# EXERCISE AIM
Please copy the last part of the entries exactly: the line that has "(599, 189) = (579, 155): red" and every line up to and including the end, nothing more.

Items listed in a dataset
***
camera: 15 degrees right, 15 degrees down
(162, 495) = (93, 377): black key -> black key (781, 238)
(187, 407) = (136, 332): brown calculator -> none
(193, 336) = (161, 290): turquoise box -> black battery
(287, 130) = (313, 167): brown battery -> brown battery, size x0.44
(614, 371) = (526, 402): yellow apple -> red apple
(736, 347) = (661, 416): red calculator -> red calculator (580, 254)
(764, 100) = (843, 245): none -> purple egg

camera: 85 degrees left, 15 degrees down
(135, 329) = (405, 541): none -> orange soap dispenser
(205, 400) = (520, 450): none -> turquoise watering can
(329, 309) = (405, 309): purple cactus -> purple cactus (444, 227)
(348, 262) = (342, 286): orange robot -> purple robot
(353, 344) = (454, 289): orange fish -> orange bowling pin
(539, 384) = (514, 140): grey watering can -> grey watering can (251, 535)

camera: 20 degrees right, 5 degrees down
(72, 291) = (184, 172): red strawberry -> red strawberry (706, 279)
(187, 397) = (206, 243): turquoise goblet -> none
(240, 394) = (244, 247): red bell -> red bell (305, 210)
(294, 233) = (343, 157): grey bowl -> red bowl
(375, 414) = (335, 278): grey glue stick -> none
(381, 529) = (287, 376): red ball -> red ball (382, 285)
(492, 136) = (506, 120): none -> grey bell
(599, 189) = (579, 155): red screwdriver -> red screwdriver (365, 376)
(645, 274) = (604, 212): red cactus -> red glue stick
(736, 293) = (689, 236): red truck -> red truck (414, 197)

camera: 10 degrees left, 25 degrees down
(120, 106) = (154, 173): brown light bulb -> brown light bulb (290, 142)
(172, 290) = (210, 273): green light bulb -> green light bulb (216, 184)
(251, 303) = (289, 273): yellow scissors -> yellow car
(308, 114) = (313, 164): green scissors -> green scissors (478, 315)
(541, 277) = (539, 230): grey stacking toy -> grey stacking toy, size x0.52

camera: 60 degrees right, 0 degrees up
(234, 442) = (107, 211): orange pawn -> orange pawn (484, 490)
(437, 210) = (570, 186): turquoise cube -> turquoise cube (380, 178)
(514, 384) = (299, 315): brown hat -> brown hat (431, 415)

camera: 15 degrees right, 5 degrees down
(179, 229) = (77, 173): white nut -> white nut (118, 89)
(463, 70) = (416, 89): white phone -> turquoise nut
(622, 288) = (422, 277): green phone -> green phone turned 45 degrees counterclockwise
***
# ANSWER BOX
(599, 189) = (579, 155): red screwdriver -> red screwdriver (365, 376)
(645, 274) = (604, 212): red cactus -> red glue stick
(736, 293) = (689, 236): red truck -> red truck (414, 197)

camera: 10 degrees left, 25 degrees down
(120, 106) = (154, 173): brown light bulb -> brown light bulb (290, 142)
(172, 290) = (210, 273): green light bulb -> green light bulb (216, 184)
(251, 303) = (289, 273): yellow scissors -> yellow car
(308, 114) = (313, 164): green scissors -> green scissors (478, 315)
(541, 277) = (539, 230): grey stacking toy -> grey stacking toy, size x0.52

camera: 60 degrees right, 0 degrees up
(234, 442) = (107, 211): orange pawn -> orange pawn (484, 490)
(437, 210) = (570, 186): turquoise cube -> turquoise cube (380, 178)
(514, 384) = (299, 315): brown hat -> brown hat (431, 415)

camera: 15 degrees right, 5 degrees down
(179, 229) = (77, 173): white nut -> white nut (118, 89)
(463, 70) = (416, 89): white phone -> turquoise nut
(622, 288) = (422, 277): green phone -> green phone turned 45 degrees counterclockwise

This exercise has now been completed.